> EXERCISE REQUIREMENTS:
All of the records below need to be written out exactly, but without the pictures.

BEGIN RECORDS SHOWN

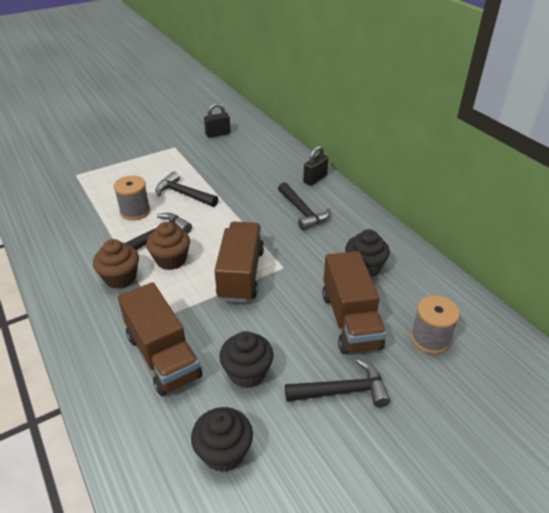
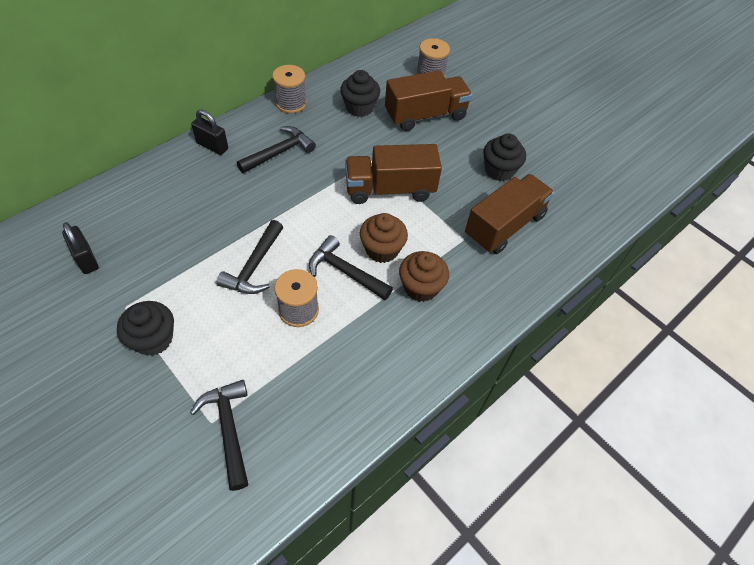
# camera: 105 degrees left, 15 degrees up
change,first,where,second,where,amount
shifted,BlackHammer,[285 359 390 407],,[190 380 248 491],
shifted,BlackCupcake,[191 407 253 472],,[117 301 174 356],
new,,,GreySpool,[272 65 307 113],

END RECORDS SHOWN

> SOLUTION BELOW:
# camera: 105 degrees left, 15 degrees up
change,first,where,second,where,amount
shifted,BlackHammer,[285 359 390 407],,[190 380 248 491],
shifted,BlackCupcake,[191 407 253 472],,[117 301 174 356],
new,,,GreySpool,[272 65 307 113],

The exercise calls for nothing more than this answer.